__Task item__:
In the listing that follows, the lines starting at the one containing "red triangle: (375, 387) -> (255, 328), moved" and ending at the one containing "gray diamond: (33, 801)" are to be returned exactly, both boundary lines included, and no others.

##### Data to use #####

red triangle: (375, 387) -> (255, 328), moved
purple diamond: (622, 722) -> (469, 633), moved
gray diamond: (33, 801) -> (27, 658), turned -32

#####
##### Data to use #####

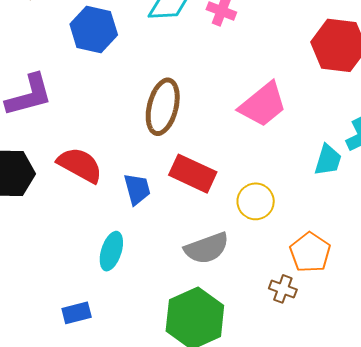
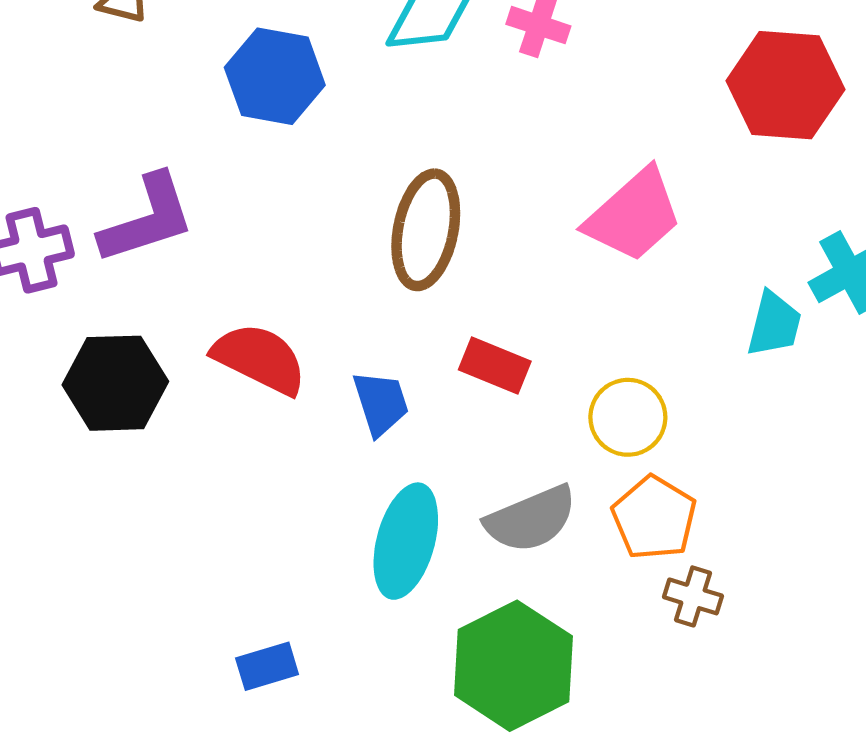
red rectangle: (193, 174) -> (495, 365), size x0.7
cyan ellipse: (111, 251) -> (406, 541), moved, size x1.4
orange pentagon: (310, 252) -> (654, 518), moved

#####

__Solution for this exercise__:
red triangle: (375, 387) -> (255, 328), moved
purple diamond: (622, 722) -> (469, 633), moved
gray diamond: (33, 801) -> (27, 658), turned -32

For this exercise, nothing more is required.